Exercise requirements :: Stop at the line containing "Pinsel (orange) 456,535": every line of the listing from the first up to that one must be set down exactly.

Supplied records ::

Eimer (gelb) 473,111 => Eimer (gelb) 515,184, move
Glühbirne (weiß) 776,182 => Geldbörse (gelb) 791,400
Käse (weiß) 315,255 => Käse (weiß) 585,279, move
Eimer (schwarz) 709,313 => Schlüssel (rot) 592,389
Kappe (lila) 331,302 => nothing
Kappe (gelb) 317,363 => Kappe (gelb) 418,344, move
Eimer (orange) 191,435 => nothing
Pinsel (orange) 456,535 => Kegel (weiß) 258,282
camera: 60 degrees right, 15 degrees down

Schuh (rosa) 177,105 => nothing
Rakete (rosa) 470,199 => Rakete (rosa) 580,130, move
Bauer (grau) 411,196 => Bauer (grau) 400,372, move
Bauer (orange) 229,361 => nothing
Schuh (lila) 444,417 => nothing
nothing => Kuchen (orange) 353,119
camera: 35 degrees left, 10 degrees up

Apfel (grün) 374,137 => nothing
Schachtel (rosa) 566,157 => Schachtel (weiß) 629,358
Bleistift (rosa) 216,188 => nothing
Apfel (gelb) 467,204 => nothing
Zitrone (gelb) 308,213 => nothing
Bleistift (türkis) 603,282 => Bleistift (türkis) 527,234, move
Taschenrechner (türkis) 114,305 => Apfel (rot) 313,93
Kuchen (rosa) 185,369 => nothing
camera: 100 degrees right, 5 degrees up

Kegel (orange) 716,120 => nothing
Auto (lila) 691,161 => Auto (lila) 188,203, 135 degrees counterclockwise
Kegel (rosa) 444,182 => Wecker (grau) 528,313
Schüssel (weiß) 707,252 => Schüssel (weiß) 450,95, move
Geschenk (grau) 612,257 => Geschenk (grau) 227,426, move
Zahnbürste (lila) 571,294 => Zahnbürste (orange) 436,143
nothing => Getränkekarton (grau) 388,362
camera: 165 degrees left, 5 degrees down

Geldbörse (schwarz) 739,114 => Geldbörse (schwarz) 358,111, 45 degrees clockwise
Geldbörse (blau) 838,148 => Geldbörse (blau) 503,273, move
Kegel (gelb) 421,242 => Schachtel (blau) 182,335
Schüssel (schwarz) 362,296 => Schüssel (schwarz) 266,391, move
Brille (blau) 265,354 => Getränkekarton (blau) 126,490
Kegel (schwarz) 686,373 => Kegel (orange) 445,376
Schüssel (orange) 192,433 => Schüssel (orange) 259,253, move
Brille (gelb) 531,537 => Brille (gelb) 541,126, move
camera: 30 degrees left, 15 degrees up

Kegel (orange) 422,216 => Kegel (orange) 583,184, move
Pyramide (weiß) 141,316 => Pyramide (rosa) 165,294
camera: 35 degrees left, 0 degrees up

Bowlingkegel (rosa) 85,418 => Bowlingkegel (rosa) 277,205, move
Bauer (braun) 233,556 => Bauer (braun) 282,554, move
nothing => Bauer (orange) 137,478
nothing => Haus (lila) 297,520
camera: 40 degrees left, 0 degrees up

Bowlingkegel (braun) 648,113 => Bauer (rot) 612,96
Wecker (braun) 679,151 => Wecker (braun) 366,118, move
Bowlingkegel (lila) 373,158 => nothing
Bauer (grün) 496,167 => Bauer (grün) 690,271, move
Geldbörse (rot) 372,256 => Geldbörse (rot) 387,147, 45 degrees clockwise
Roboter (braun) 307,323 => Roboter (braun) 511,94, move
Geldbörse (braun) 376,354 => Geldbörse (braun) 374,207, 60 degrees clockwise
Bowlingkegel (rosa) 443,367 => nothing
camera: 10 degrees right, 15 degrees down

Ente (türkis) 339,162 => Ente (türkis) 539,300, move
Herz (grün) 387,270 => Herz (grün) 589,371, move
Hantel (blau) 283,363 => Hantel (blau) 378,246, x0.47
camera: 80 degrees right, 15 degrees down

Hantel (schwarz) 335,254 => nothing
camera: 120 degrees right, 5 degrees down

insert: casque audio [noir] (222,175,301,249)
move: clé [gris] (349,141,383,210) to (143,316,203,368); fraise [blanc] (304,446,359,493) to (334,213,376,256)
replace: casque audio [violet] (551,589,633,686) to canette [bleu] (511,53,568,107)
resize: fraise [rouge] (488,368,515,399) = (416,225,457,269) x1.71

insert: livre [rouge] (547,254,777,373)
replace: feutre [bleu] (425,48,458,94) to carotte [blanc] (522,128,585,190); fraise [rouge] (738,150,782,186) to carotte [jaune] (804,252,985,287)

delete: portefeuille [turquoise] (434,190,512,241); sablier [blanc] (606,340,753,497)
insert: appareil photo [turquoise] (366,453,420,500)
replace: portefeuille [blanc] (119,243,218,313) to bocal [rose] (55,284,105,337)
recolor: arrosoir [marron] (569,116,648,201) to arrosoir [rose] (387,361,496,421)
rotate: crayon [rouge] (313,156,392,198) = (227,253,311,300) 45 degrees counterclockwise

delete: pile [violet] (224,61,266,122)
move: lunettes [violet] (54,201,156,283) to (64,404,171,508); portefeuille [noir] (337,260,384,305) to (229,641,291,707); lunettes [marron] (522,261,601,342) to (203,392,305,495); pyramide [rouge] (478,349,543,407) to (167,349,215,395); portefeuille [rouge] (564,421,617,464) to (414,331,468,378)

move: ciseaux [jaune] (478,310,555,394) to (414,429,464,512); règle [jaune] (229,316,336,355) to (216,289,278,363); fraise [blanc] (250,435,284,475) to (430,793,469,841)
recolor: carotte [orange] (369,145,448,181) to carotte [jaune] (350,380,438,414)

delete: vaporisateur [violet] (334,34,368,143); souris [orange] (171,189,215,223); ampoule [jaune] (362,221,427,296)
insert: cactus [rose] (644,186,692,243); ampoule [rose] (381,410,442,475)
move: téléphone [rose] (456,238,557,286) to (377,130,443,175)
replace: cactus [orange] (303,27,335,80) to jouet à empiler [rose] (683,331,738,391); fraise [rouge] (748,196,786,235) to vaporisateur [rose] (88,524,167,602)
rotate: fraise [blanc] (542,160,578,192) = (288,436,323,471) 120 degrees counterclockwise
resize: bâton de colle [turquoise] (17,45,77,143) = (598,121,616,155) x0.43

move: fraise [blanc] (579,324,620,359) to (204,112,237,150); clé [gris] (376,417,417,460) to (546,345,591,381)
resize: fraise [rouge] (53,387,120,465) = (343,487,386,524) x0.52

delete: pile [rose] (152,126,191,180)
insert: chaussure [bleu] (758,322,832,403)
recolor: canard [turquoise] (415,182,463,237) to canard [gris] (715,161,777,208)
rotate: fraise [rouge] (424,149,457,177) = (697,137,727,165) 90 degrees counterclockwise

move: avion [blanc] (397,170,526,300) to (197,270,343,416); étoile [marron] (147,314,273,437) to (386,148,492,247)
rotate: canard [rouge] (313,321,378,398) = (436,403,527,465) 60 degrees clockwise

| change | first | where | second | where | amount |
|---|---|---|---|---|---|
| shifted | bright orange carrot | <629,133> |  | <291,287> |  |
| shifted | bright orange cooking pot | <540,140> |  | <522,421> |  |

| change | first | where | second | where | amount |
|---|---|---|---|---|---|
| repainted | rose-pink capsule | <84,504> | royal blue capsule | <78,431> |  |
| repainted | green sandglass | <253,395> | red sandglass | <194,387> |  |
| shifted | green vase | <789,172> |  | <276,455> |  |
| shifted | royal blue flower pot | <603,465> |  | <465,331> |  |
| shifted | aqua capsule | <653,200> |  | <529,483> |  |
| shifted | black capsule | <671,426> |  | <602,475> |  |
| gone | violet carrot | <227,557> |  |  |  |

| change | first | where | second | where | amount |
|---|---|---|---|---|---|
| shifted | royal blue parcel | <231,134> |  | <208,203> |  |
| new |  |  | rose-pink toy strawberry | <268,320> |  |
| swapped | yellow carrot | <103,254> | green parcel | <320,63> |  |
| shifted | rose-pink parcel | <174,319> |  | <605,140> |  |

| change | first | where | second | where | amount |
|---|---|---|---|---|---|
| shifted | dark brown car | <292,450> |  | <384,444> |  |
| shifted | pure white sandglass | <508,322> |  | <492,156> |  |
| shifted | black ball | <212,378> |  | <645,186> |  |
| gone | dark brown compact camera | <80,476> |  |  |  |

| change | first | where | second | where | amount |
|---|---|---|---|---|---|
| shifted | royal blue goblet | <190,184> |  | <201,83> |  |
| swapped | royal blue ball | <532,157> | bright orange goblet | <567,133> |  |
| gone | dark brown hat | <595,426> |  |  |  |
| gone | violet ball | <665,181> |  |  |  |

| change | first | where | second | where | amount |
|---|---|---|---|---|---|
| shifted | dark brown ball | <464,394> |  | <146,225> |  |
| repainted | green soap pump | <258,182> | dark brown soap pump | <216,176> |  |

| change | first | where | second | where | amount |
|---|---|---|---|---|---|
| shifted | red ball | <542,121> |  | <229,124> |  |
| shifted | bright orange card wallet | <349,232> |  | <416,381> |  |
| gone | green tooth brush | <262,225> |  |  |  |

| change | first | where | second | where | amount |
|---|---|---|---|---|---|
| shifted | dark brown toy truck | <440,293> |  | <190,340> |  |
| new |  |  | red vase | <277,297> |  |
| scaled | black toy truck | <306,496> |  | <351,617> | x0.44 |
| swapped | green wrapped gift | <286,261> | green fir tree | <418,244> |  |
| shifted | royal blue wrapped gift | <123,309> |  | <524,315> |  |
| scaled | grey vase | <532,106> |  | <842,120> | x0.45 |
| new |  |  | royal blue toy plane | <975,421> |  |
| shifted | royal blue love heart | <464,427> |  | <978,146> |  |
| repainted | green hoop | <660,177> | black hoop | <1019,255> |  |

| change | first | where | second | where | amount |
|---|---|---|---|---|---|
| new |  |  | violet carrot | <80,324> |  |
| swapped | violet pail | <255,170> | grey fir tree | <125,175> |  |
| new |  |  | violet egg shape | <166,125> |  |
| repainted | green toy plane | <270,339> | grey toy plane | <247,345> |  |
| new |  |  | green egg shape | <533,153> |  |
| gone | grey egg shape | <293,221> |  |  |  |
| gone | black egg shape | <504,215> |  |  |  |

Exercise result ::
Eimer (gelb) 473,111 => Eimer (gelb) 515,184, move
Glühbirne (weiß) 776,182 => Geldbörse (gelb) 791,400
Käse (weiß) 315,255 => Käse (weiß) 585,279, move
Eimer (schwarz) 709,313 => Schlüssel (rot) 592,389
Kappe (lila) 331,302 => nothing
Kappe (gelb) 317,363 => Kappe (gelb) 418,344, move
Eimer (orange) 191,435 => nothing
Pinsel (orange) 456,535 => Kegel (weiß) 258,282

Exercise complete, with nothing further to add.